Start of RAW DATA

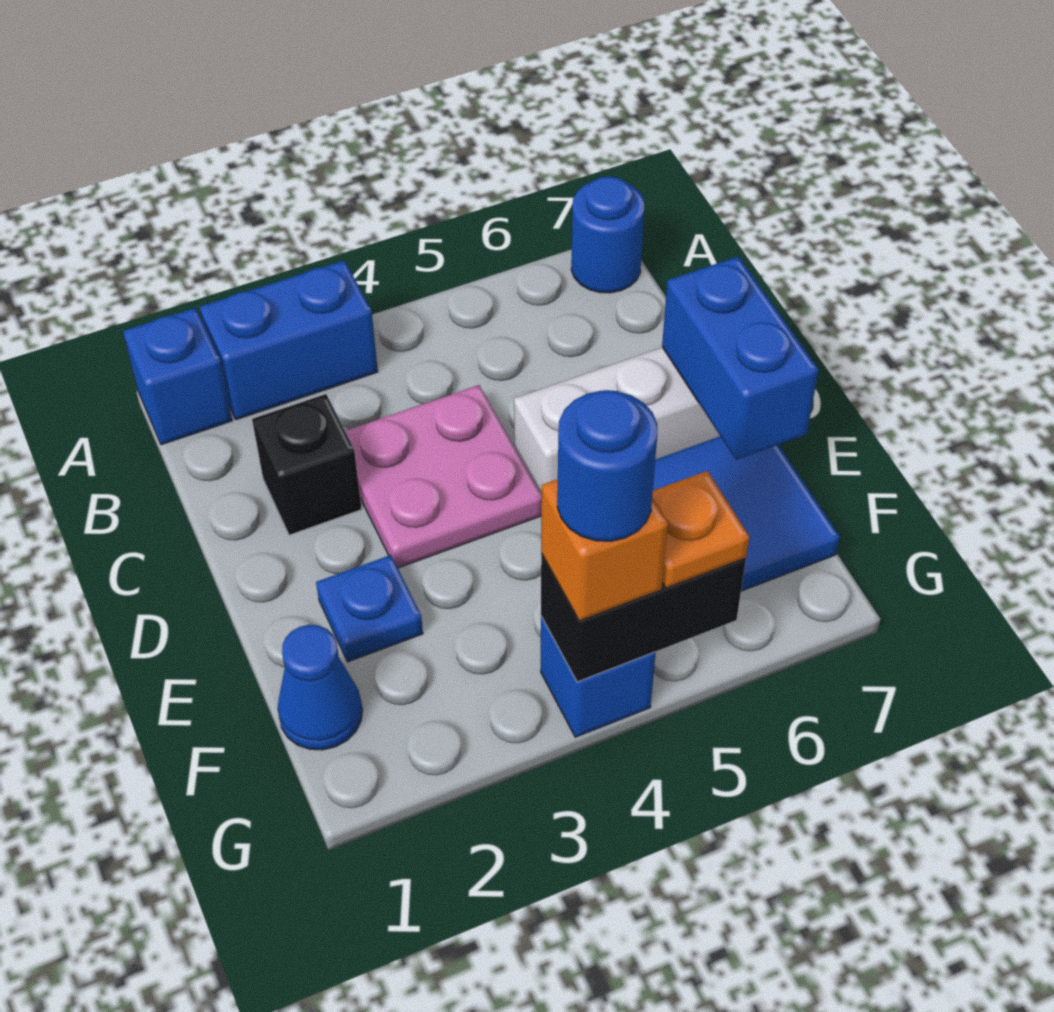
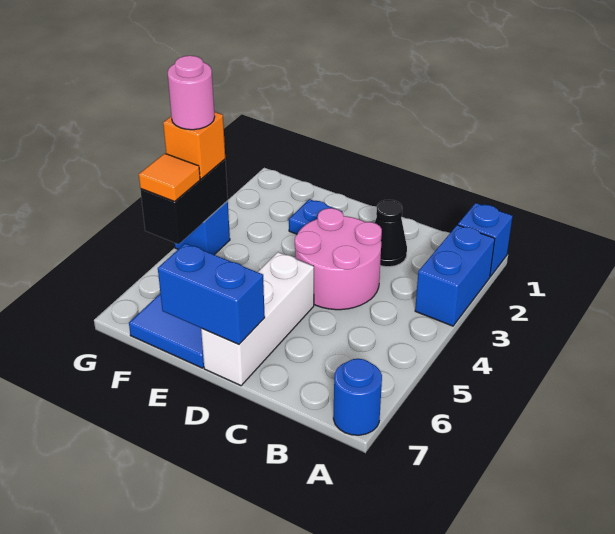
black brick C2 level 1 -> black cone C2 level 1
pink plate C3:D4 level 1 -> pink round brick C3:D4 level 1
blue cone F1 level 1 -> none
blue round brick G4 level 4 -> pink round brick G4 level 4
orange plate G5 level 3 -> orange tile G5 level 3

End of RAW DATA
Start of RAW DATA

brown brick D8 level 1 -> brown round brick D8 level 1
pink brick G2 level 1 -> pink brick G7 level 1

End of RAW DATA
Start of RAW DATA

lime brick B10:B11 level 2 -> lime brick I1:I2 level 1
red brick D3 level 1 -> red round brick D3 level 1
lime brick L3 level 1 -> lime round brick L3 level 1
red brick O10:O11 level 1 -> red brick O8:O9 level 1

End of RAW DATA

• **WHAT YOU WILL DO**
Would you print exactly, and only, the lines of the data above from the line with "pink plate C3:D4" through the line with "orange plate G5", inclusive?

• **ANSWER TO THIS TASK**
pink plate C3:D4 level 1 -> pink round brick C3:D4 level 1
blue cone F1 level 1 -> none
blue round brick G4 level 4 -> pink round brick G4 level 4
orange plate G5 level 3 -> orange tile G5 level 3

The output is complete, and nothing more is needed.